(Object matching data)
-----
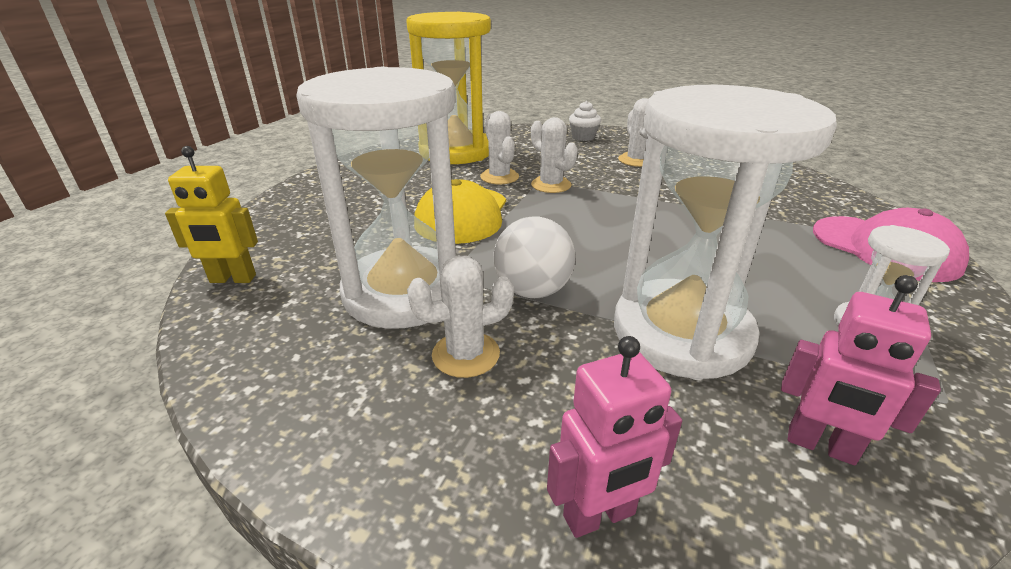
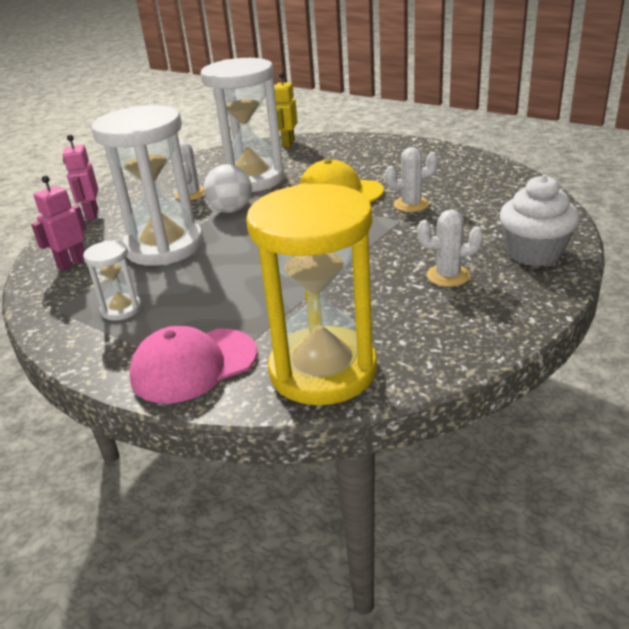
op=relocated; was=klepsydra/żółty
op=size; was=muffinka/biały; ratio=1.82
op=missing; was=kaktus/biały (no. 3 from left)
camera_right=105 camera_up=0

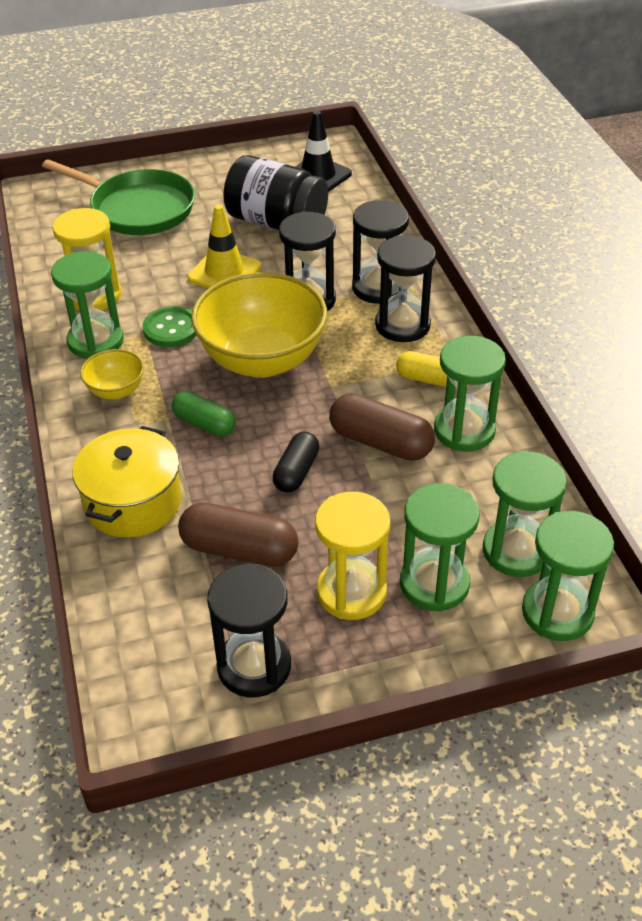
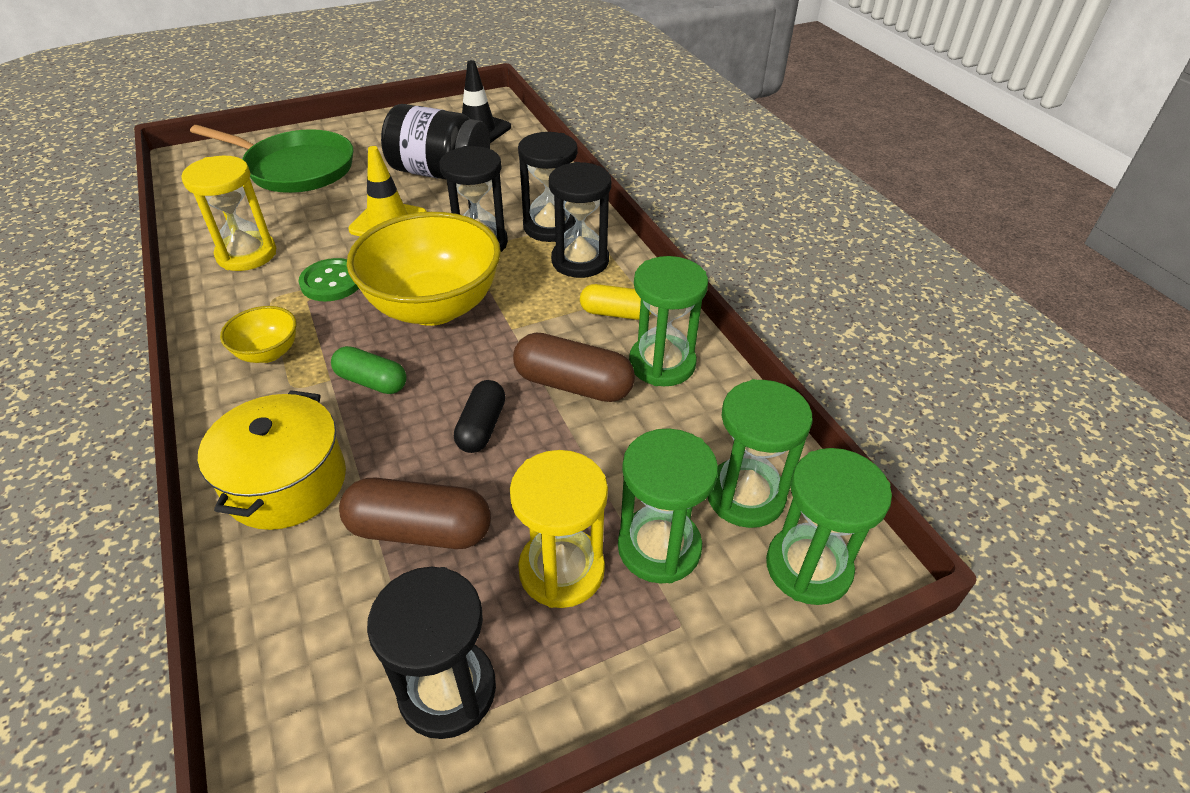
op=missing; was=klepsydra/zielony (no. 1 from left)
camera_right=-10 camera_up=0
-----
# WHAT YOU NEED TO DO
Your answer should be an exact copy of the entries above, with no images included.

# SOLUTION TO THIS TASK
op=relocated; was=klepsydra/żółty
op=size; was=muffinka/biały; ratio=1.82
op=missing; was=kaktus/biały (no. 3 from left)
camera_right=105 camera_up=0

op=missing; was=klepsydra/zielony (no. 1 from left)
camera_right=-10 camera_up=0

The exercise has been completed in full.